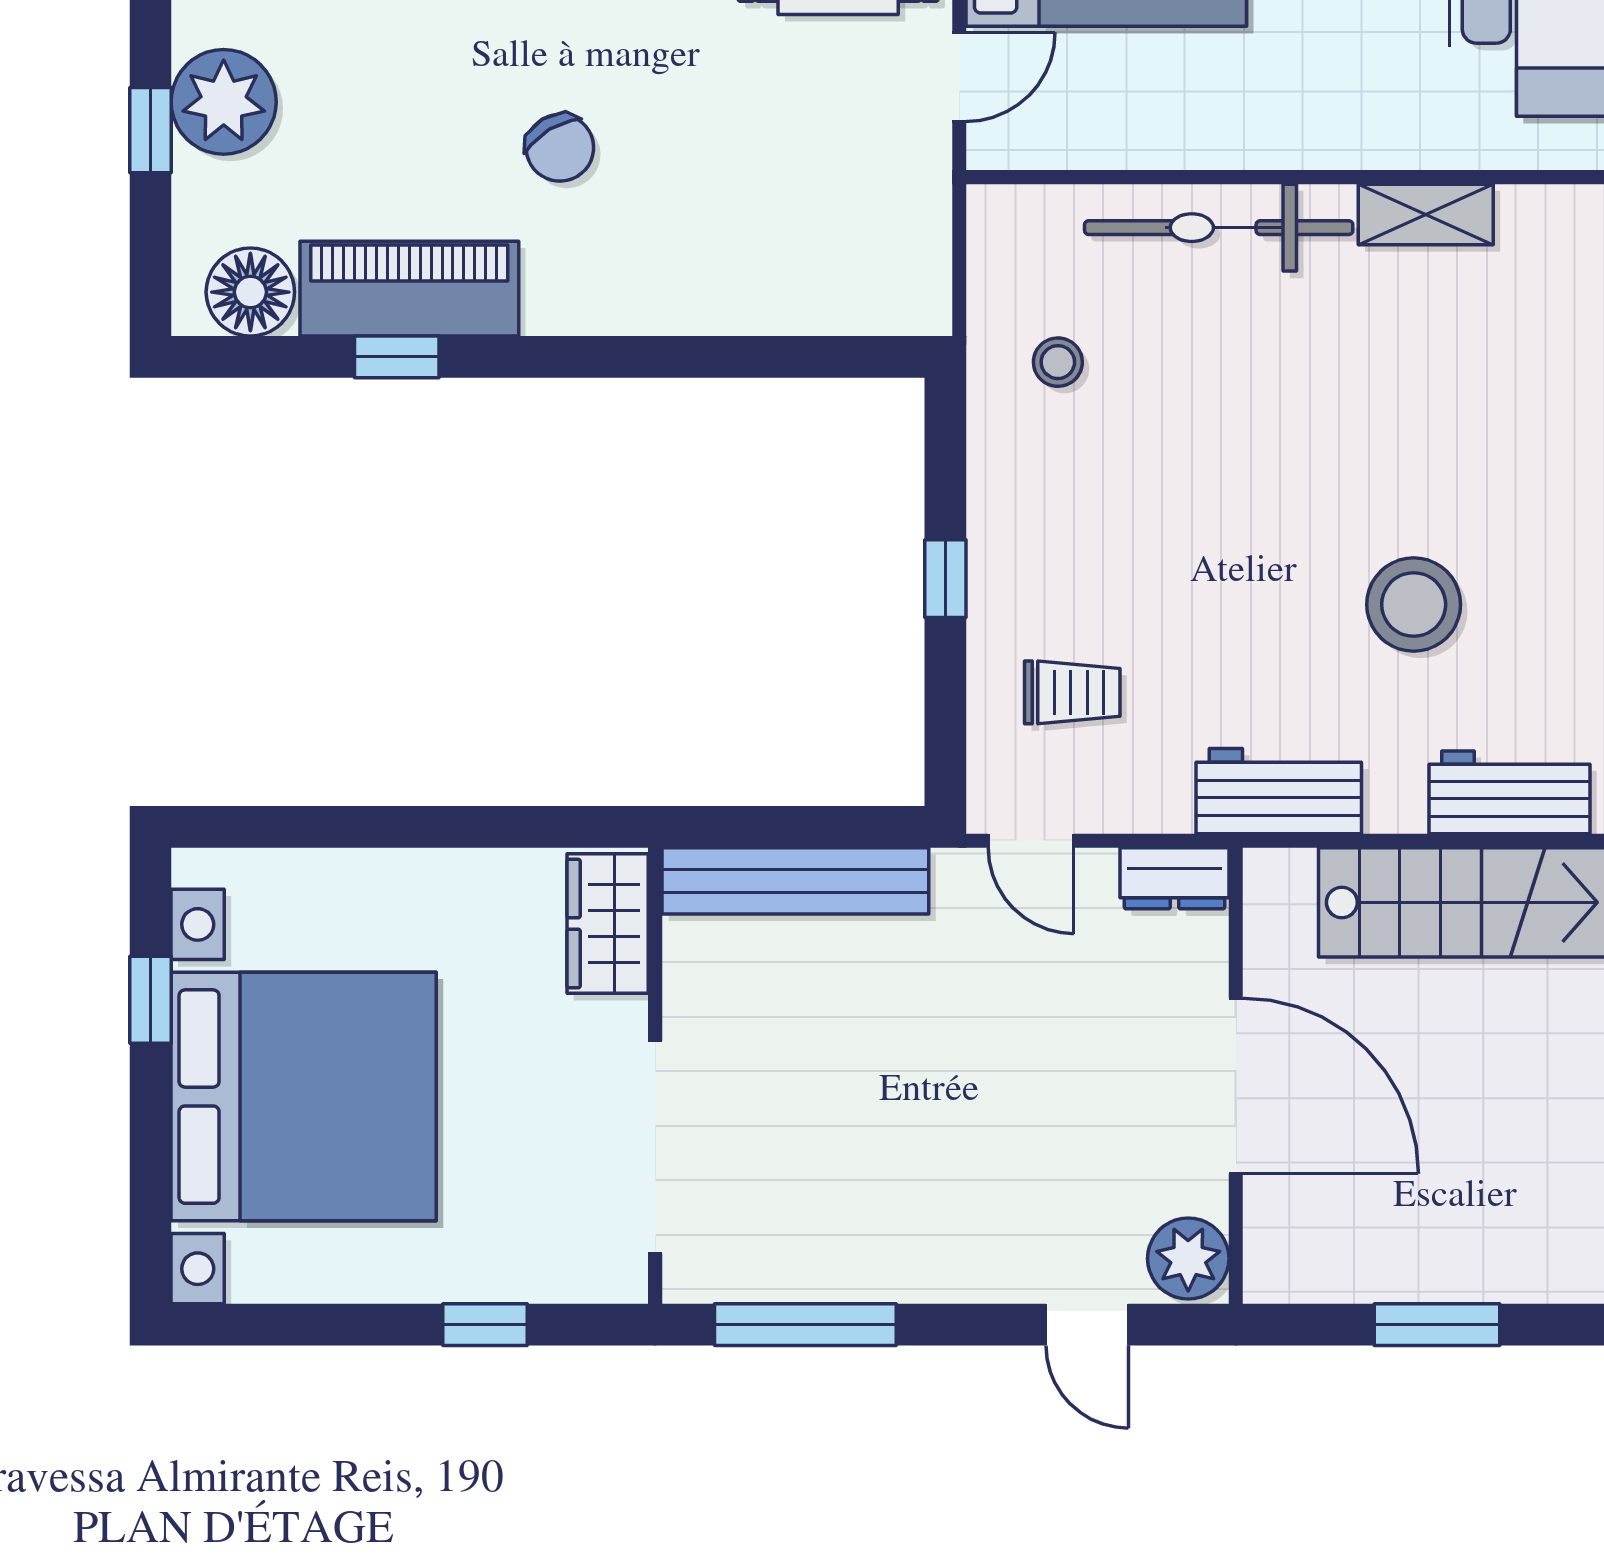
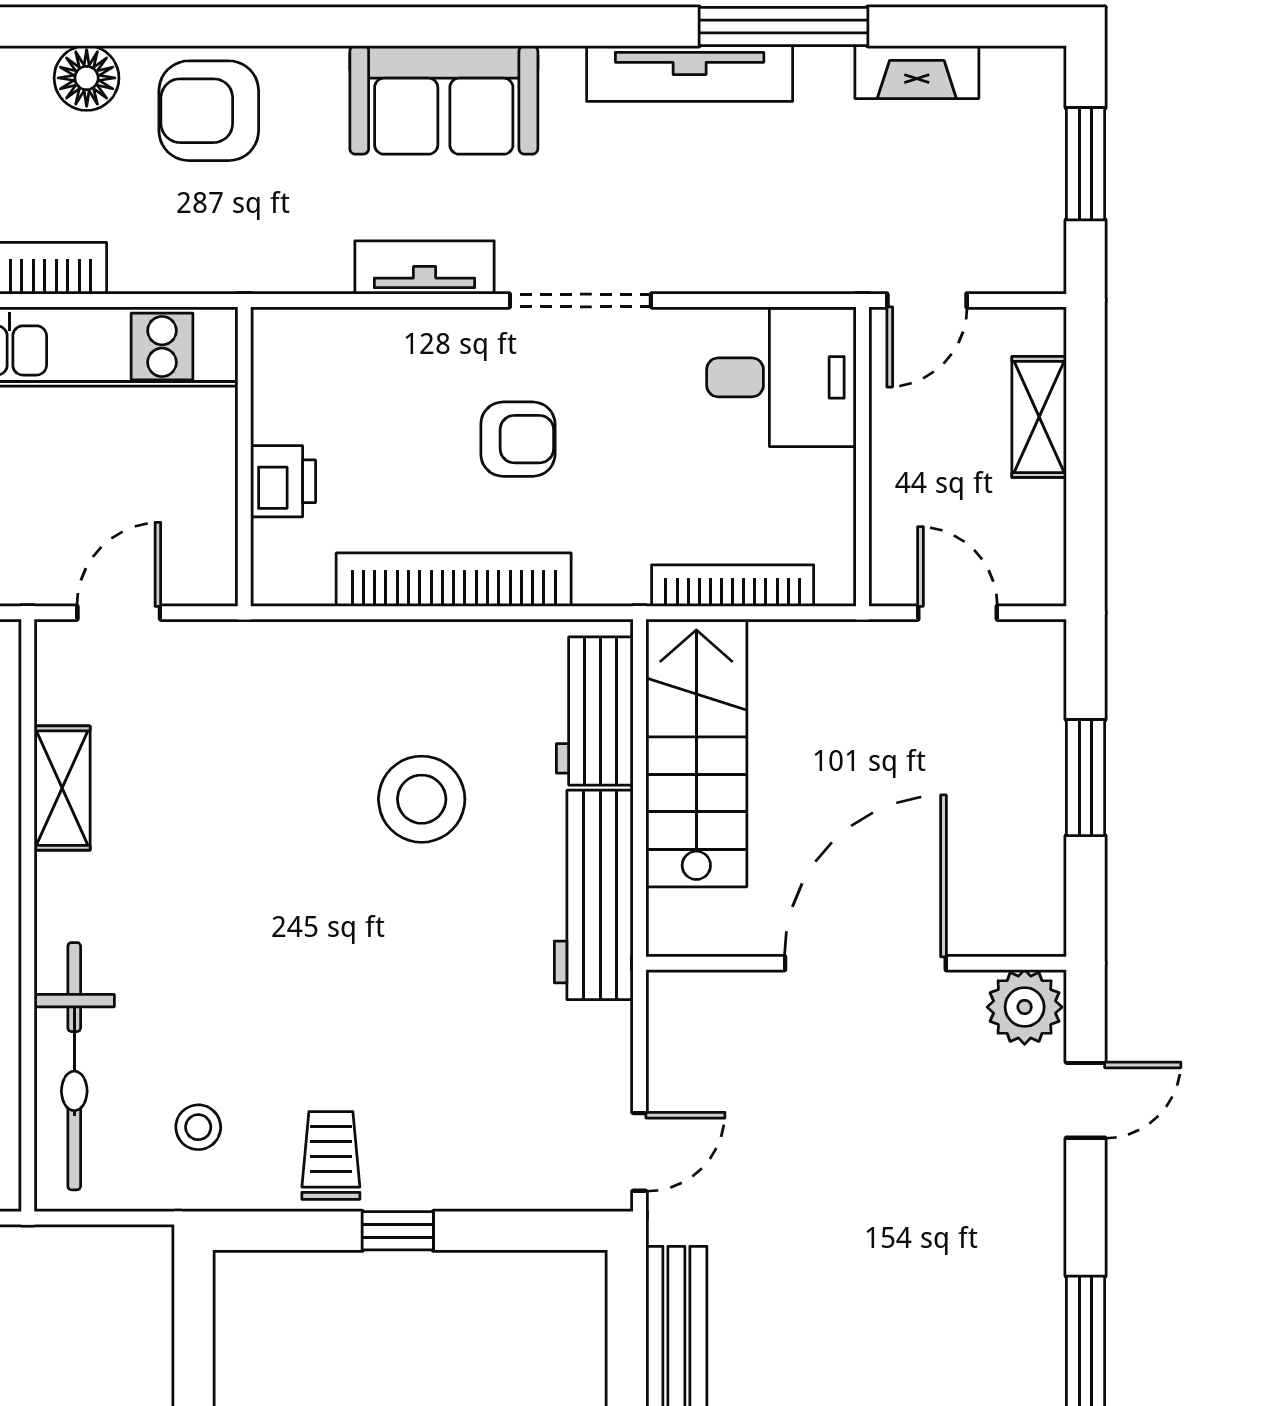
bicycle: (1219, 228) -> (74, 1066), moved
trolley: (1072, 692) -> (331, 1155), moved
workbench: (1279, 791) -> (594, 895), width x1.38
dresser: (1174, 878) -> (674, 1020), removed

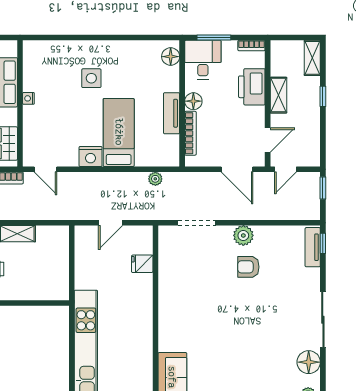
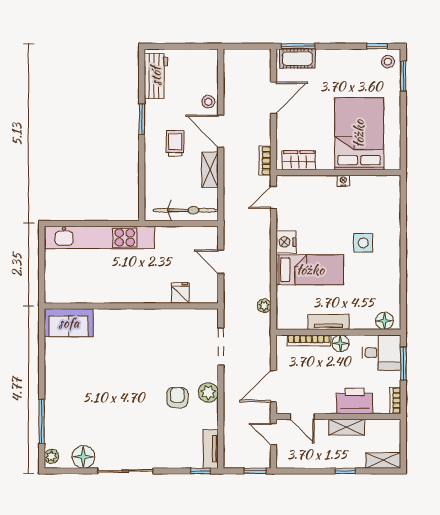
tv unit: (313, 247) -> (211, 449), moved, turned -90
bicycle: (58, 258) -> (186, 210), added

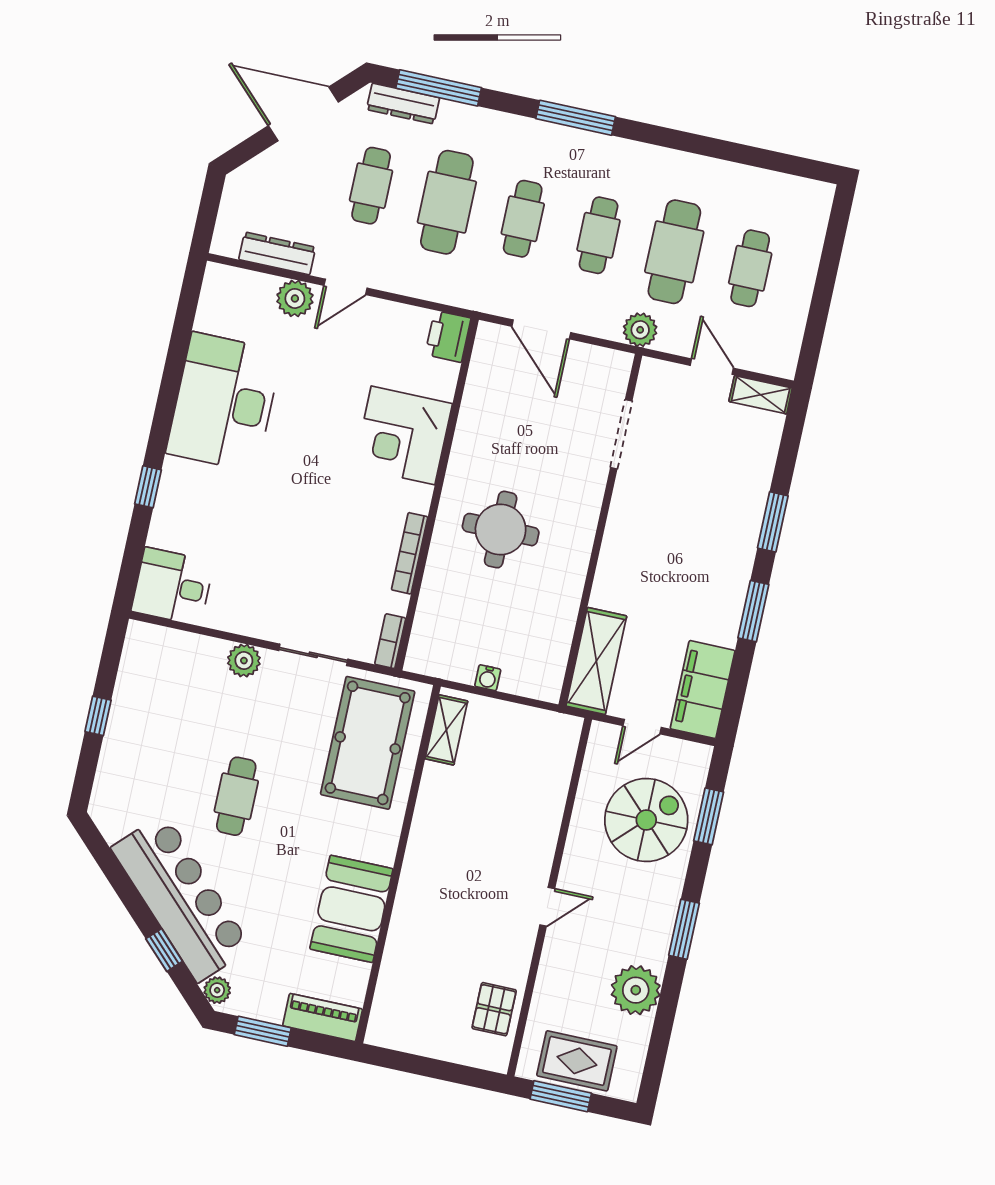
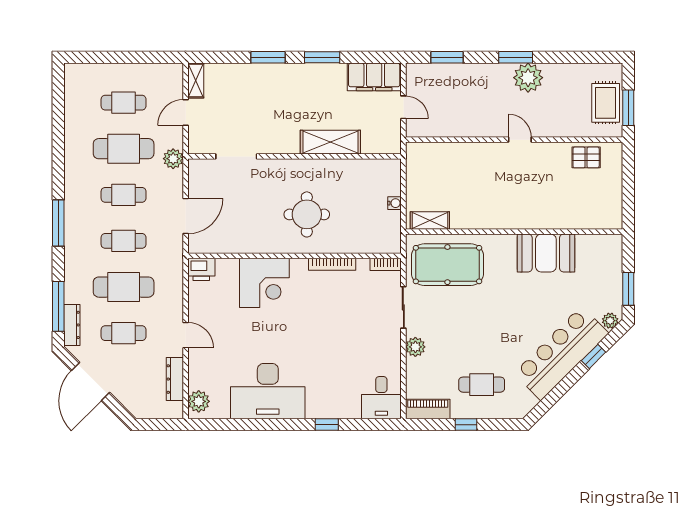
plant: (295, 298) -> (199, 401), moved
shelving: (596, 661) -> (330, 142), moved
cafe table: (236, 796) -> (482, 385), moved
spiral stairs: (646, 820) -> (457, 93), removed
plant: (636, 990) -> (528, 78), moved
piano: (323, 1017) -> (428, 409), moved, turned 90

•••••

## Goal of the exercise
Please return a copy of each line in the entries that has the string "plant".

## Solution
plant: (295, 298) -> (199, 401), moved
plant: (636, 990) -> (528, 78), moved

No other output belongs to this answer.